━━━ SOURCE MATERIAL
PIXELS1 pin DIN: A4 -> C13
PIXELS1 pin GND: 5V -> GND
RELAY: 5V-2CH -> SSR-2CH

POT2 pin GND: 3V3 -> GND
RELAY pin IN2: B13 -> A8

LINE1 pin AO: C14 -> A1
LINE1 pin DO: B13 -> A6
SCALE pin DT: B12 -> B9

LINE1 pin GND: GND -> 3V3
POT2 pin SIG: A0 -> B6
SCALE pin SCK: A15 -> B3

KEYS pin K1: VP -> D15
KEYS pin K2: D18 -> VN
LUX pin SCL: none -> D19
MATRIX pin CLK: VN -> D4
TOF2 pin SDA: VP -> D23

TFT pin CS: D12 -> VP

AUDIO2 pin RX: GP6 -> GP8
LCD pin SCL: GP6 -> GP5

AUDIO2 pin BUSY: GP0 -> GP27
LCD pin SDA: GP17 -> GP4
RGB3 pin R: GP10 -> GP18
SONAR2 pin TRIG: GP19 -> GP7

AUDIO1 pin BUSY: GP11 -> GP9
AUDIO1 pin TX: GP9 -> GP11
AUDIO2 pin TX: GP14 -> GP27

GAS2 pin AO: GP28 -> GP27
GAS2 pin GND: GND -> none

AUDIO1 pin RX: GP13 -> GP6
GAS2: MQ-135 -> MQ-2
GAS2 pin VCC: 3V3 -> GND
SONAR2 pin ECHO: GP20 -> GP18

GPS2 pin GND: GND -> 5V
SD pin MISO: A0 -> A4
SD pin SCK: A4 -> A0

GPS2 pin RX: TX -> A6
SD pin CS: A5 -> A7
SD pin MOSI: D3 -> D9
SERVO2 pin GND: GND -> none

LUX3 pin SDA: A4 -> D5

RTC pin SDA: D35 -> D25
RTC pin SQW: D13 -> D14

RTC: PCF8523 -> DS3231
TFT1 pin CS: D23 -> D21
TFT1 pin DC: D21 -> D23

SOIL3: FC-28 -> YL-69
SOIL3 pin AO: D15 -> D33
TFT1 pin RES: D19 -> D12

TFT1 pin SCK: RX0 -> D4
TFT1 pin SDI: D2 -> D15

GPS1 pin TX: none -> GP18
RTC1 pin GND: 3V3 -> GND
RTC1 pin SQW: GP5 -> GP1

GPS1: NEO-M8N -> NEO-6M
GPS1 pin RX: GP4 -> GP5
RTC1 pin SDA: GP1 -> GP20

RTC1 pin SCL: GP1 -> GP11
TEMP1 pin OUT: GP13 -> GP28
━━━━━━
The reply should hold only the lines from the first line of the listing above through the line with "RTC1 pin SQW: GP5 -> GP1", each copied exactly.

PIXELS1 pin DIN: A4 -> C13
PIXELS1 pin GND: 5V -> GND
RELAY: 5V-2CH -> SSR-2CH

POT2 pin GND: 3V3 -> GND
RELAY pin IN2: B13 -> A8

LINE1 pin AO: C14 -> A1
LINE1 pin DO: B13 -> A6
SCALE pin DT: B12 -> B9

LINE1 pin GND: GND -> 3V3
POT2 pin SIG: A0 -> B6
SCALE pin SCK: A15 -> B3

KEYS pin K1: VP -> D15
KEYS pin K2: D18 -> VN
LUX pin SCL: none -> D19
MATRIX pin CLK: VN -> D4
TOF2 pin SDA: VP -> D23

TFT pin CS: D12 -> VP

AUDIO2 pin RX: GP6 -> GP8
LCD pin SCL: GP6 -> GP5

AUDIO2 pin BUSY: GP0 -> GP27
LCD pin SDA: GP17 -> GP4
RGB3 pin R: GP10 -> GP18
SONAR2 pin TRIG: GP19 -> GP7

AUDIO1 pin BUSY: GP11 -> GP9
AUDIO1 pin TX: GP9 -> GP11
AUDIO2 pin TX: GP14 -> GP27

GAS2 pin AO: GP28 -> GP27
GAS2 pin GND: GND -> none

AUDIO1 pin RX: GP13 -> GP6
GAS2: MQ-135 -> MQ-2
GAS2 pin VCC: 3V3 -> GND
SONAR2 pin ECHO: GP20 -> GP18

GPS2 pin GND: GND -> 5V
SD pin MISO: A0 -> A4
SD pin SCK: A4 -> A0

GPS2 pin RX: TX -> A6
SD pin CS: A5 -> A7
SD pin MOSI: D3 -> D9
SERVO2 pin GND: GND -> none

LUX3 pin SDA: A4 -> D5

RTC pin SDA: D35 -> D25
RTC pin SQW: D13 -> D14

RTC: PCF8523 -> DS3231
TFT1 pin CS: D23 -> D21
TFT1 pin DC: D21 -> D23

SOIL3: FC-28 -> YL-69
SOIL3 pin AO: D15 -> D33
TFT1 pin RES: D19 -> D12

TFT1 pin SCK: RX0 -> D4
TFT1 pin SDI: D2 -> D15

GPS1 pin TX: none -> GP18
RTC1 pin GND: 3V3 -> GND
RTC1 pin SQW: GP5 -> GP1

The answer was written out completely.